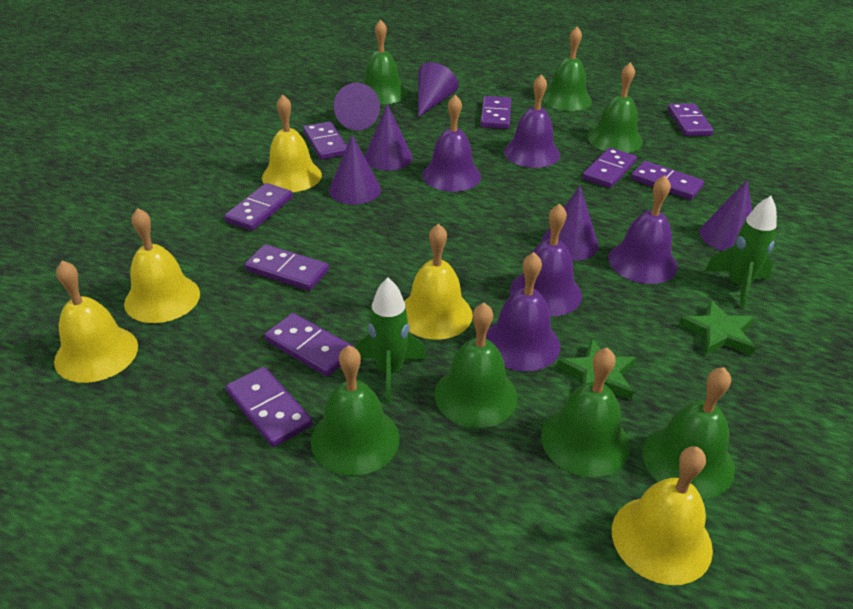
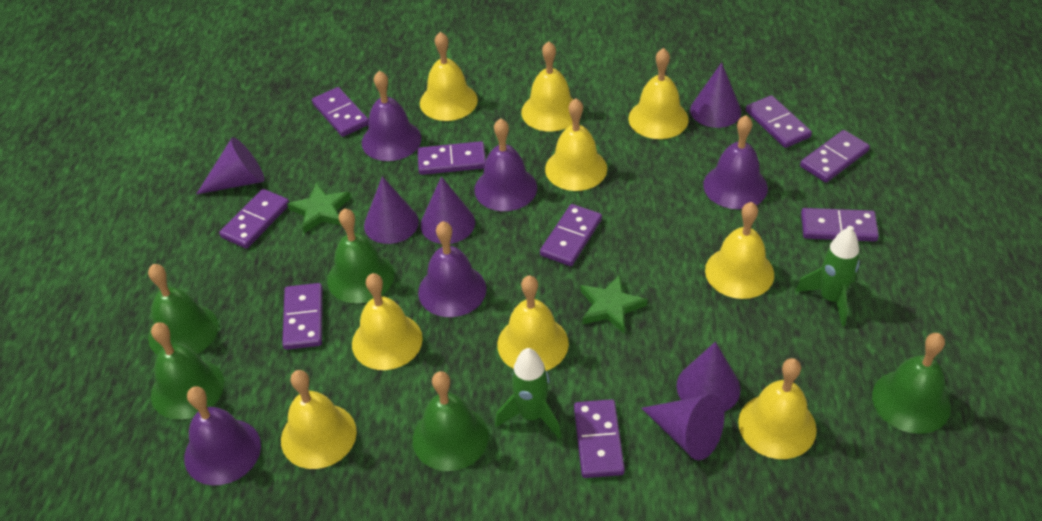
green bell: [311,345,400,476] [363,19,407,104] [434,303,518,428] [541,347,630,477] [542,26,592,111] [588,62,643,153] [642,367,735,498] = 7 -> [148,264,218,355] [151,322,224,420] [327,208,394,304] [413,371,489,471] [872,333,951,434] = 5
yellow bell: [54,261,138,383] [124,208,200,323] [262,95,322,192] [404,224,473,340] [612,446,713,585] = 5 -> [281,370,357,469] [352,273,423,370] [420,32,478,121] [497,276,569,371] [521,41,574,131] [545,98,607,191] [629,48,689,139] [705,202,774,299] [738,358,817,459] = 9

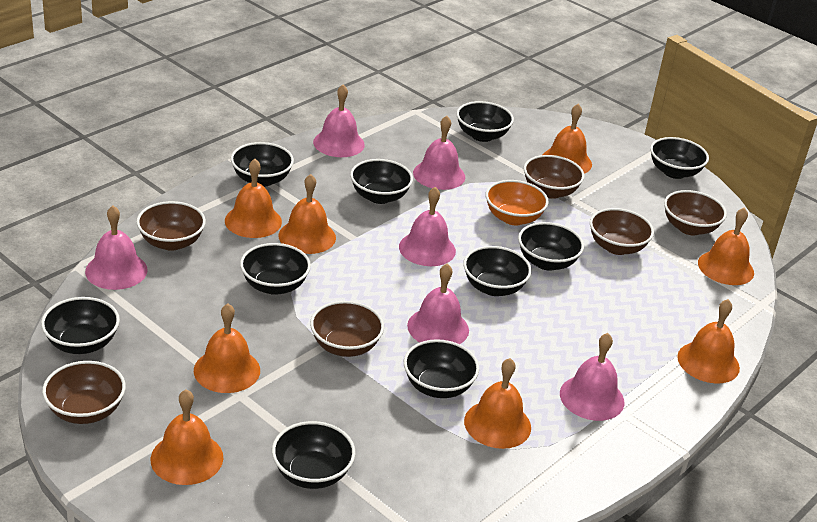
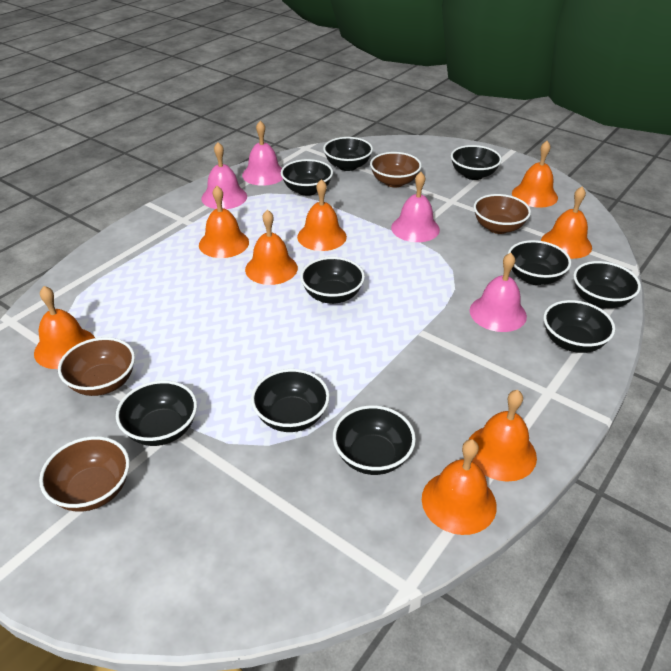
brown bowl: [42,361,126,424] [136,201,206,251] [310,301,384,357] [524,155,585,199] [590,208,654,255] [664,190,727,235] = 6 -> [39,436,130,512] [58,337,135,396] [370,152,422,187] [474,194,531,234] = 4
orange bowl: [486,180,549,225] = 1 -> none = 0
pink bell: [85,206,148,290] [313,85,365,157] [399,187,456,266] [407,264,469,344] [413,116,465,190] [560,333,624,421] = 6 -> [201,142,247,209] [242,121,283,186] [391,172,440,242] [470,253,527,332] = 4

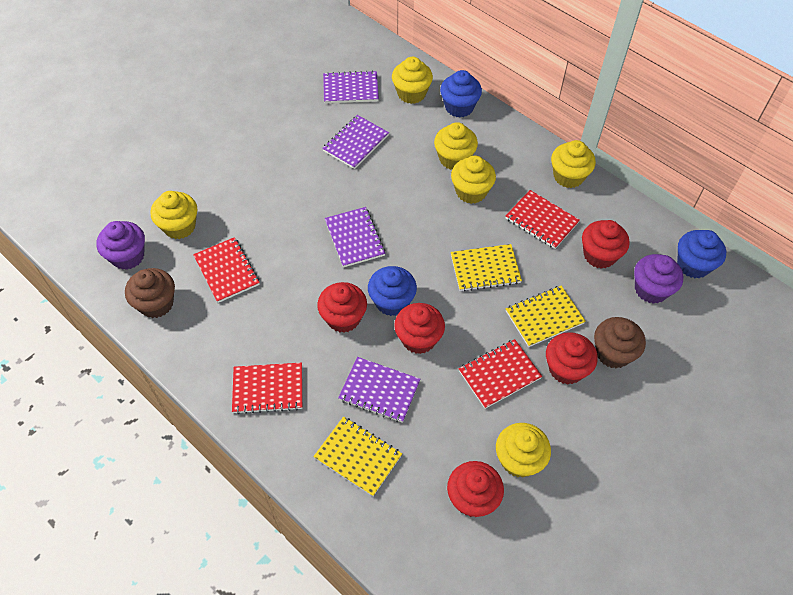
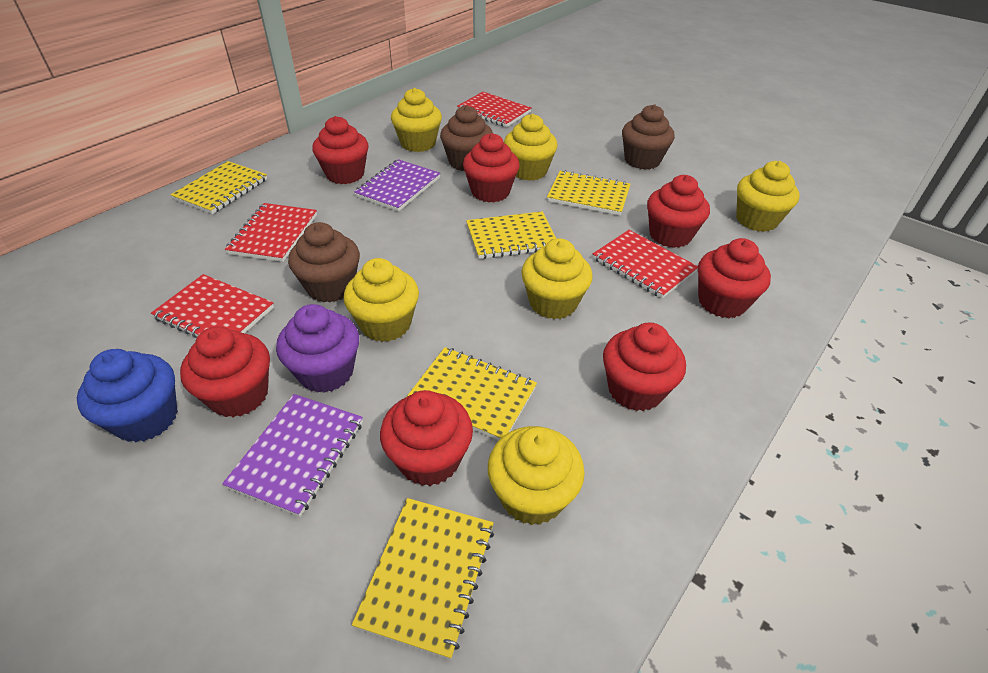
blue cupcake: [368,266,417,316] [440,70,482,117] [677,230,726,278] = 3 -> [77,349,178,442] = 1
brown cupcake: [125,268,175,318] [594,317,646,368] = 2 -> [288,222,360,303] [440,105,493,171] [622,104,675,170] = 3
purple cupcake: [96,221,145,270] [634,254,683,304] = 2 -> [276,304,359,393] = 1
purple notebook: [322,115,389,169] [323,70,379,103] [325,207,385,267] [338,357,420,423] = 4 -> [222,394,363,517] [354,159,440,212] = 2
red cupcake: [317,282,367,333] [394,303,445,354] [447,461,504,517] [546,332,598,385] [582,220,630,269] = 5 -> [180,326,270,417] [312,116,369,184] [380,390,473,486] [463,133,520,202] [603,323,686,411] [647,175,710,248] [698,238,771,318] = 7
yellow notebook: [313,417,402,496] [451,244,522,291] [506,286,586,347] = 3 -> [170,161,267,214] [352,498,494,660] [407,347,537,441] [466,211,556,259] [547,170,631,216] = 5

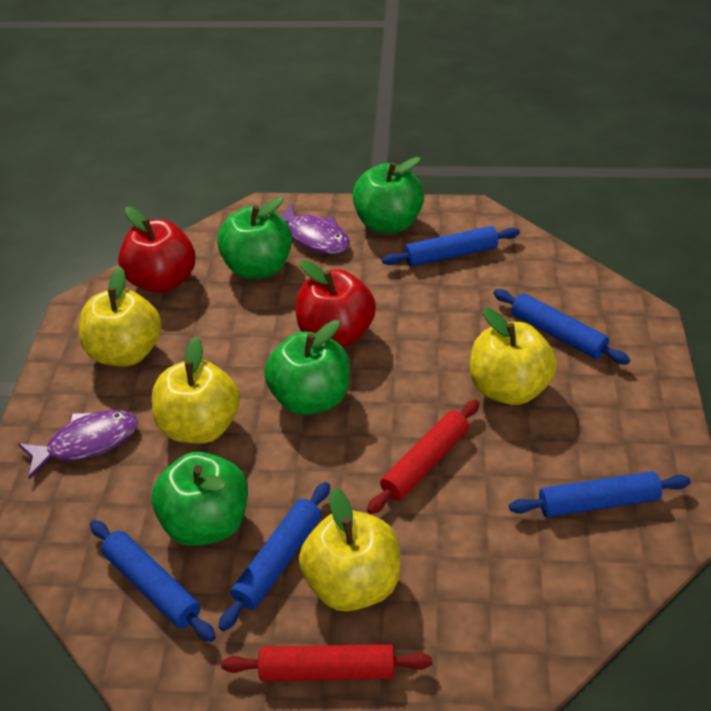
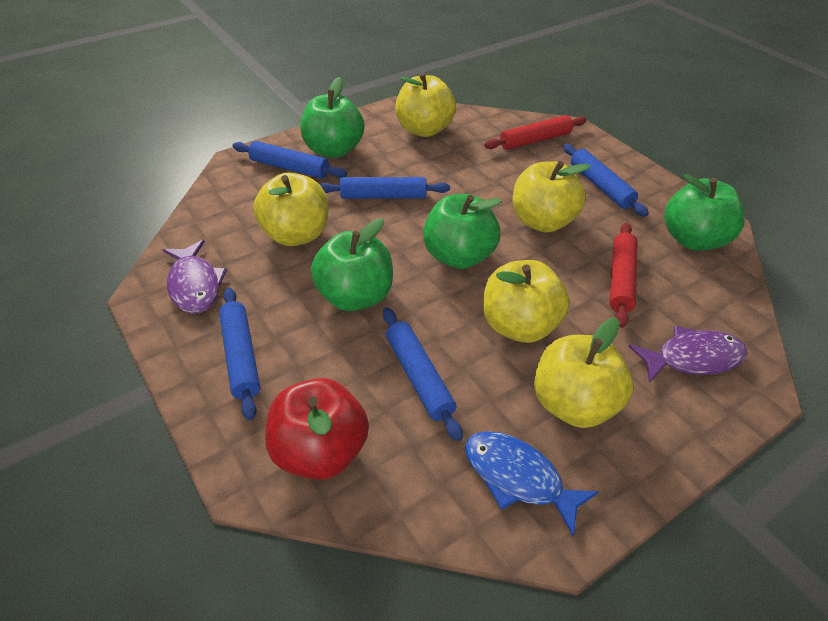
blue fish: none = 0 -> [465,431,599,537] = 1
red apple: [118,207,195,293] [296,260,376,347] = 2 -> [265,378,369,480] = 1
yellow apple: [79,267,162,366] [152,336,240,444] [299,488,400,611] [470,308,557,405] = 4 -> [253,173,329,246] [395,72,456,137] [483,260,570,343] [512,161,591,233] [534,317,633,428] = 5

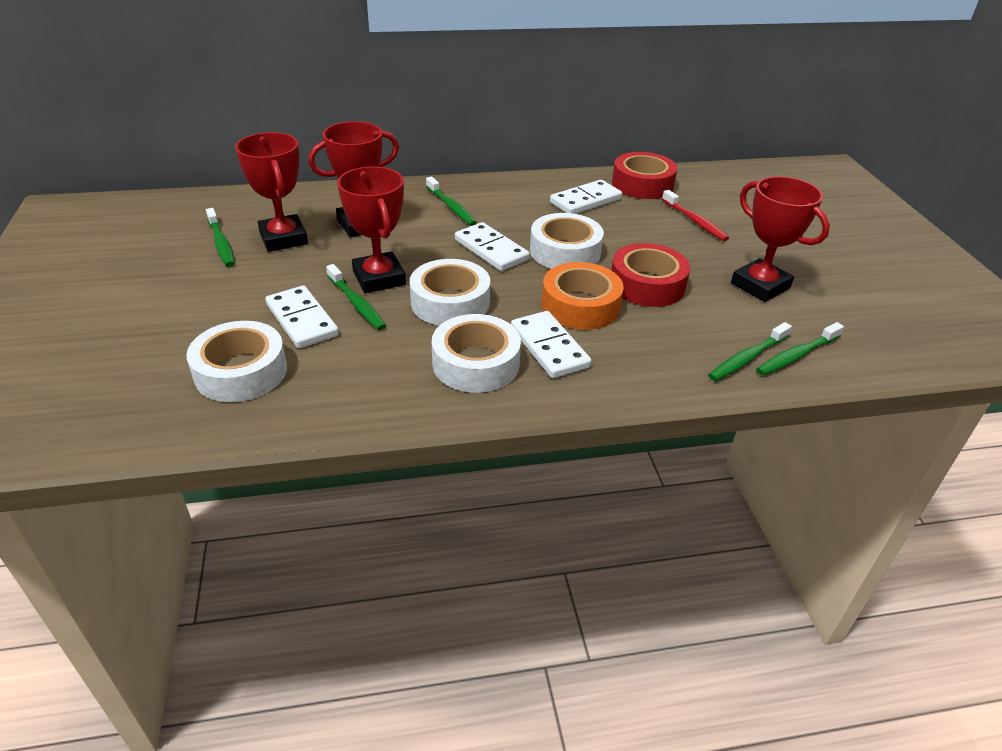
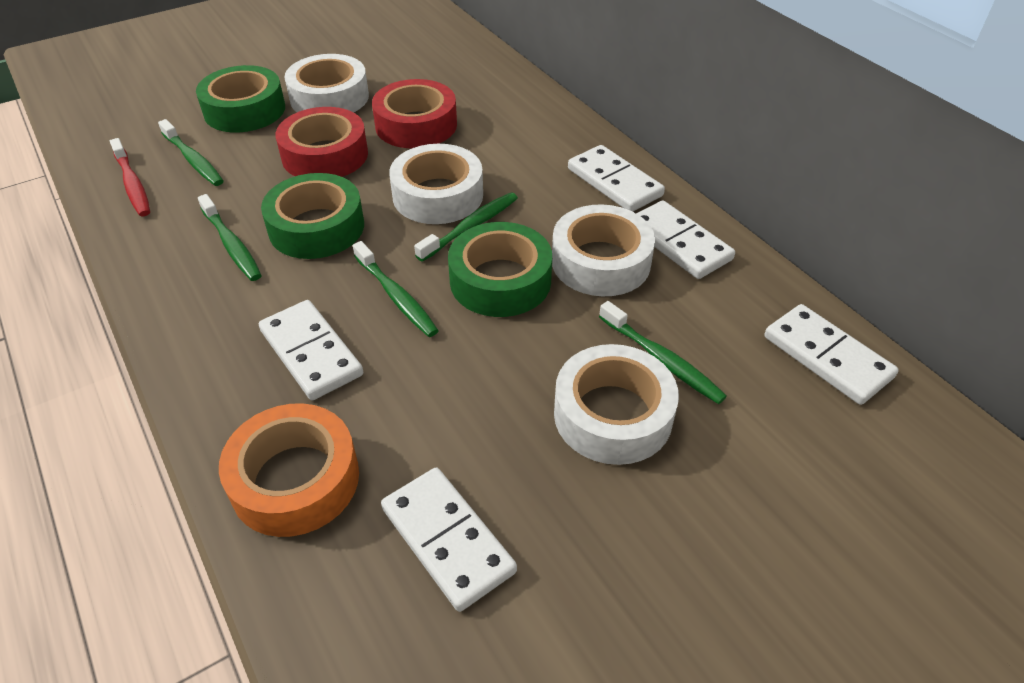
green tape: none = 0 -> [196,65,285,132] [261,173,364,259] [448,222,552,317] = 3
red trophy: [235,132,308,252] [308,121,399,237] [337,167,406,293] [731,176,830,302] = 4 -> none = 0
white domino: [266,286,339,348] [455,222,530,271] [511,311,591,378] [550,180,622,214] = 4 -> [259,300,363,400] [381,467,517,612] [568,145,665,212] [636,200,735,279] [764,304,899,405] = 5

+++++

> **WHAT YOU ARE ASKED TO DO**
Show a copy of each line from the data that includes the word "yellow".

> **REPLY TO THE TASK**
yellow bell: [54,261,138,383] [124,208,200,323] [262,95,322,192] [404,224,473,340] [612,446,713,585] = 5 -> [281,370,357,469] [352,273,423,370] [420,32,478,121] [497,276,569,371] [521,41,574,131] [545,98,607,191] [629,48,689,139] [705,202,774,299] [738,358,817,459] = 9
yellow notebook: [313,417,402,496] [451,244,522,291] [506,286,586,347] = 3 -> [170,161,267,214] [352,498,494,660] [407,347,537,441] [466,211,556,259] [547,170,631,216] = 5
yellow apple: [79,267,162,366] [152,336,240,444] [299,488,400,611] [470,308,557,405] = 4 -> [253,173,329,246] [395,72,456,137] [483,260,570,343] [512,161,591,233] [534,317,633,428] = 5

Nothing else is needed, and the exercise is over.